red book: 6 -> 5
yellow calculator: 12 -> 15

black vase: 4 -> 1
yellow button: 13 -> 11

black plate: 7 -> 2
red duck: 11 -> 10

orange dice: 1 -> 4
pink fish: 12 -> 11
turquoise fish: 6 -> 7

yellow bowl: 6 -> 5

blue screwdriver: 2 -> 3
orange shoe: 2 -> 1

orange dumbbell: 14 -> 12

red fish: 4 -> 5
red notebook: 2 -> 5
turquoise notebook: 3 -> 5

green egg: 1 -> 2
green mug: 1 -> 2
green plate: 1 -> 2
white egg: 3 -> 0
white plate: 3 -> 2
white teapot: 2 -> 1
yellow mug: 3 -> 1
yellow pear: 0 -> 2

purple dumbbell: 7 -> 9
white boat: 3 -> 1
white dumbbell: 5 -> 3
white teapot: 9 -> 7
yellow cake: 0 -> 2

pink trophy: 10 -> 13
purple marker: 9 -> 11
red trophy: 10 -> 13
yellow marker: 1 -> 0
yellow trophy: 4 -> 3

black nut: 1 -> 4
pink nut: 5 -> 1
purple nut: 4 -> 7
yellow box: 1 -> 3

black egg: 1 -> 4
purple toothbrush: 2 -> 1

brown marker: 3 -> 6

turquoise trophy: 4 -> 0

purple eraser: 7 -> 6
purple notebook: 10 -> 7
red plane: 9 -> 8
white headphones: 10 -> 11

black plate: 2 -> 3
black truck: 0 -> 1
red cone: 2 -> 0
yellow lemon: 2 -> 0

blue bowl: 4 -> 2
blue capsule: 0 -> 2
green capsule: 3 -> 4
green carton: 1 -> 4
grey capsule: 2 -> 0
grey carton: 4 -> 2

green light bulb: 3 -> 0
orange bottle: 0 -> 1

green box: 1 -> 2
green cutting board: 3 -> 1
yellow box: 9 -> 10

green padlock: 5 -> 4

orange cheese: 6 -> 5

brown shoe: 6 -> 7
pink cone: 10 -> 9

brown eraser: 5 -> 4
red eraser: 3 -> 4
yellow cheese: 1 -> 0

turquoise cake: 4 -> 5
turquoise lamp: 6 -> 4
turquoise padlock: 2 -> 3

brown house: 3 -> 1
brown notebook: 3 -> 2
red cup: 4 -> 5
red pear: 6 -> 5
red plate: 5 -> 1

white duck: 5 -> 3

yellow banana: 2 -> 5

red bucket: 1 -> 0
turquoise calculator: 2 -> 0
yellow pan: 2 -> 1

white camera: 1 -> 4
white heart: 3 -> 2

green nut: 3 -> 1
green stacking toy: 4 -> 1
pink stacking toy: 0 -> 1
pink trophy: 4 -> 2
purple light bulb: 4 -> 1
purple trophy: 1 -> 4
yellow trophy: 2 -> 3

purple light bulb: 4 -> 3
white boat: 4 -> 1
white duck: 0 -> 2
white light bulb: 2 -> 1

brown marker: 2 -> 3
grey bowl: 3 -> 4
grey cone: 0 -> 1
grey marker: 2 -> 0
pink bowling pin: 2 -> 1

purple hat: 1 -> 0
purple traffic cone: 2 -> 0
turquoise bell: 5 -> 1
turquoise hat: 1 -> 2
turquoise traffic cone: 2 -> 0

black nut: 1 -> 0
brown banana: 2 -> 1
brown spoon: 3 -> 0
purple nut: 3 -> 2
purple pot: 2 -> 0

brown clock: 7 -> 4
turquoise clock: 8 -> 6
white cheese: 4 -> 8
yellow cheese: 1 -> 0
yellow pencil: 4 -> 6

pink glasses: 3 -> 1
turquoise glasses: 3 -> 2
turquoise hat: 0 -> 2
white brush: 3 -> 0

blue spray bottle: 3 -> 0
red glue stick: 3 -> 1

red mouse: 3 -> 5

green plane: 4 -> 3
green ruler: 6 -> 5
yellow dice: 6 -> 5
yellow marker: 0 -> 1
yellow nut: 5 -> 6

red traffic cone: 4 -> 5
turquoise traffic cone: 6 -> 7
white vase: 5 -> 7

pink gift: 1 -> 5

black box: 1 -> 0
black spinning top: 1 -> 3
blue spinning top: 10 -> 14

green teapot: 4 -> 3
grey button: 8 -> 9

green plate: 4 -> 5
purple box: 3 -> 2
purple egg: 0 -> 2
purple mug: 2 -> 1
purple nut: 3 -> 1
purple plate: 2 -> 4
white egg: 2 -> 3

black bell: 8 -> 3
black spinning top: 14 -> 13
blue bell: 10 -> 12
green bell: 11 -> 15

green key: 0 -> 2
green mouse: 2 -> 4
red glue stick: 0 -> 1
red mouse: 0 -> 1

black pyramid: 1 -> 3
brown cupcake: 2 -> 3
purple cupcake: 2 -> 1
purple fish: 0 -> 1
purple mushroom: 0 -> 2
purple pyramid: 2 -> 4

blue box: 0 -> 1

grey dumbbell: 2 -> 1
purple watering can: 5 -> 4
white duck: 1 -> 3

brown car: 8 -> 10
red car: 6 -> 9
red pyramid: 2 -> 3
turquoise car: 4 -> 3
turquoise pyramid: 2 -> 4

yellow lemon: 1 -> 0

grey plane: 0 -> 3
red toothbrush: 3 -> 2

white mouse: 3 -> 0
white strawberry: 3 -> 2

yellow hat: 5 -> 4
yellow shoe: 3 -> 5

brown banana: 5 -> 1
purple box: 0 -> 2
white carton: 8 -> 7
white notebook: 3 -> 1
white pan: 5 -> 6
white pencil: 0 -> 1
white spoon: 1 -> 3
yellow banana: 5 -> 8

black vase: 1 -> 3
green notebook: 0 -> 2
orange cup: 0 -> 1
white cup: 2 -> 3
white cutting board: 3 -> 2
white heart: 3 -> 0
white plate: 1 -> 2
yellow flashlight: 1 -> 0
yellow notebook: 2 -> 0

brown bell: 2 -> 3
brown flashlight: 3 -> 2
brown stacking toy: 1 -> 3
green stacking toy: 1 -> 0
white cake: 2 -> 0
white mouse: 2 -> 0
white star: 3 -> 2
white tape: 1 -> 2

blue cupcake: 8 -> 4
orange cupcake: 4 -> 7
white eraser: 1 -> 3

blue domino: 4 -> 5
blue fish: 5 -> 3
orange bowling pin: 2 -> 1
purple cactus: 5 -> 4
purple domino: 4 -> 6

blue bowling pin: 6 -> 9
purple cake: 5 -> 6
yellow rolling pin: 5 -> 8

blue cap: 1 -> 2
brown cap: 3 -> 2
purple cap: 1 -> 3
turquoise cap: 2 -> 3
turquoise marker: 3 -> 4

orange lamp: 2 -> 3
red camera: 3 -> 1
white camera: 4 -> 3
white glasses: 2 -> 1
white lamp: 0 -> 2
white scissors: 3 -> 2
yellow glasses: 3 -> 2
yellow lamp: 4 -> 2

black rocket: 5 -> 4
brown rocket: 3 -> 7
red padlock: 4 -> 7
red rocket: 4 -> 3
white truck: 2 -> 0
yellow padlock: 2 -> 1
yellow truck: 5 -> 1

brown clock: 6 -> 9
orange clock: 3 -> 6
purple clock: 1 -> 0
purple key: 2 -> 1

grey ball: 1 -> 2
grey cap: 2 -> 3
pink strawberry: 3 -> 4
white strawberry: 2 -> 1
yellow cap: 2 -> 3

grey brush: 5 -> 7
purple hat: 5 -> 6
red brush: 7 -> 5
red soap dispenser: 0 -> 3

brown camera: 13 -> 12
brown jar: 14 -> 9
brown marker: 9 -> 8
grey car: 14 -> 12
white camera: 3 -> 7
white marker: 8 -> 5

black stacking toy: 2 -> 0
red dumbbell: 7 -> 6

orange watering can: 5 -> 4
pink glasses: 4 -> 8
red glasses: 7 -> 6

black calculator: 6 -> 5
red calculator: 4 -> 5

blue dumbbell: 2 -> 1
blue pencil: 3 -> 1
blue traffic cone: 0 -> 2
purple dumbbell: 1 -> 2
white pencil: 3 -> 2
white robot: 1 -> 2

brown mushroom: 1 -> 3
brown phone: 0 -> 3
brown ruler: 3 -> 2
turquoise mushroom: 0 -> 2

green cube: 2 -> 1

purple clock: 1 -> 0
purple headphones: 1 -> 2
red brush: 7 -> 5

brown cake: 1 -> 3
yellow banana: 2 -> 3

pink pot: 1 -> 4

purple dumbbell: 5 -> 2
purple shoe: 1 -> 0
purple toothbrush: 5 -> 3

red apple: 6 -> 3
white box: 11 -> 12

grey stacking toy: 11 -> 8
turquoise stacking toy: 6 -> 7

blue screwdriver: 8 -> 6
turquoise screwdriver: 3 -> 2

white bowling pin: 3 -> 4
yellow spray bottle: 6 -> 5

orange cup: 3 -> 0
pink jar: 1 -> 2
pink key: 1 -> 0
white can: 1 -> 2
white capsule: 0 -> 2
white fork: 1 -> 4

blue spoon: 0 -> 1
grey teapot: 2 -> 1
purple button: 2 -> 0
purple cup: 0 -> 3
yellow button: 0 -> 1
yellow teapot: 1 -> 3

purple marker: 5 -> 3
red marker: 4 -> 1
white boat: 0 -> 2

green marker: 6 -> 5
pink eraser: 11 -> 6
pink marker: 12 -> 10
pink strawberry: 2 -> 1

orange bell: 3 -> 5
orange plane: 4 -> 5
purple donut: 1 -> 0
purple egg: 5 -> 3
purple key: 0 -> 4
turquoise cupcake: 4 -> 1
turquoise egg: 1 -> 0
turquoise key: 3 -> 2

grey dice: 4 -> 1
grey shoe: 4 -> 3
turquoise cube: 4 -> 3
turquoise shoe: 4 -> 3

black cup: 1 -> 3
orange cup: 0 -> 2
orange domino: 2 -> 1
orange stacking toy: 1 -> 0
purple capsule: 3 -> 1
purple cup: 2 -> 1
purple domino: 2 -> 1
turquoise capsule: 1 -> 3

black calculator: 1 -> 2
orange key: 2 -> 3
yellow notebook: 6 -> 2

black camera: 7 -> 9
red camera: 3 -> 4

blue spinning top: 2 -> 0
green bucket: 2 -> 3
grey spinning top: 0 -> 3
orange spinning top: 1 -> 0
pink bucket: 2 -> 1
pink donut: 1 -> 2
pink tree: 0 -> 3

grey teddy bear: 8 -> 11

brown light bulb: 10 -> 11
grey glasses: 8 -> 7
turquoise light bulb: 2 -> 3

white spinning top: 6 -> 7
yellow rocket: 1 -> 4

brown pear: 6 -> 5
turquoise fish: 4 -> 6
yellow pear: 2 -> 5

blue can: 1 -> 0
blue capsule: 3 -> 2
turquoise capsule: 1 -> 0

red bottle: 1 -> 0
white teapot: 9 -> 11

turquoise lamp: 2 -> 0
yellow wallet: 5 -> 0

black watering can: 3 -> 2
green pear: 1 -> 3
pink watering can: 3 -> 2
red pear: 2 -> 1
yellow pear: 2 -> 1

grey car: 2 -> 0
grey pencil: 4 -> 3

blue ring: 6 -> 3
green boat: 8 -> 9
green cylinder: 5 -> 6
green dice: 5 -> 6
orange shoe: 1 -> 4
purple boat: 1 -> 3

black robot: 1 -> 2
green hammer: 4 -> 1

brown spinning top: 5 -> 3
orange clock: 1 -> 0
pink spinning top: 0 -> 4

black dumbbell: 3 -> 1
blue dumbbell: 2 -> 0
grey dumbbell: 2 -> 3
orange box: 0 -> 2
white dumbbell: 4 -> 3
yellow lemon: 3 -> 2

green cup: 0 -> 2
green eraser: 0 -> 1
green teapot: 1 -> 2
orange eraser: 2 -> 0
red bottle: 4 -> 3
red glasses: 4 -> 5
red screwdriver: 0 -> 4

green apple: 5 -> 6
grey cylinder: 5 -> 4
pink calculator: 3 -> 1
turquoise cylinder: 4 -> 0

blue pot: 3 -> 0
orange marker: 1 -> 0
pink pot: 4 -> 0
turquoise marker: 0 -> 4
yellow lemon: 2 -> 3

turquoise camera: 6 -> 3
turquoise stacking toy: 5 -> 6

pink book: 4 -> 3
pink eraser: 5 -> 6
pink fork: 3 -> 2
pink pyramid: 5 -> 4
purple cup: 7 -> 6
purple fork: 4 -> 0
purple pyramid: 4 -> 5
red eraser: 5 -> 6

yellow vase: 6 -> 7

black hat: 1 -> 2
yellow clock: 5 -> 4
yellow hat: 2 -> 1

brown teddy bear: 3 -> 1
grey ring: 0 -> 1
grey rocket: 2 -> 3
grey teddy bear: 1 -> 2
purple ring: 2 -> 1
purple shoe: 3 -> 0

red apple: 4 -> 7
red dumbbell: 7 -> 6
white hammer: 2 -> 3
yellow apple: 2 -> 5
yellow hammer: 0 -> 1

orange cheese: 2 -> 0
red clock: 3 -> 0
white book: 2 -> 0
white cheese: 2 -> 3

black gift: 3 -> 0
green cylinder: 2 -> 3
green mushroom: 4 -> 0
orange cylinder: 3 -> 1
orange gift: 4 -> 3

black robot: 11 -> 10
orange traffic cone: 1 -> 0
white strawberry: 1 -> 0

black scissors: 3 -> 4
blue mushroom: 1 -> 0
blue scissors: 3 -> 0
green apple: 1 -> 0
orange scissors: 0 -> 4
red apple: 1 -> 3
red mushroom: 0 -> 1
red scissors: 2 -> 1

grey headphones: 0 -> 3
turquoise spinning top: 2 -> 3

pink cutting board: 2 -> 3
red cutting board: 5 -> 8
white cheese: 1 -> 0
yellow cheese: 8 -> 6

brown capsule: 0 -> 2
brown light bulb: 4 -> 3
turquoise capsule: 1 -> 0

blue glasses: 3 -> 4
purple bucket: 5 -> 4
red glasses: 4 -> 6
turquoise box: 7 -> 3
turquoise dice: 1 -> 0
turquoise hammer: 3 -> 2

● REQUIRED ACTION: Would you please state how many lines in the material hold "flashlight"? The number alone will do.

● PROBLEM SOLUTION: 2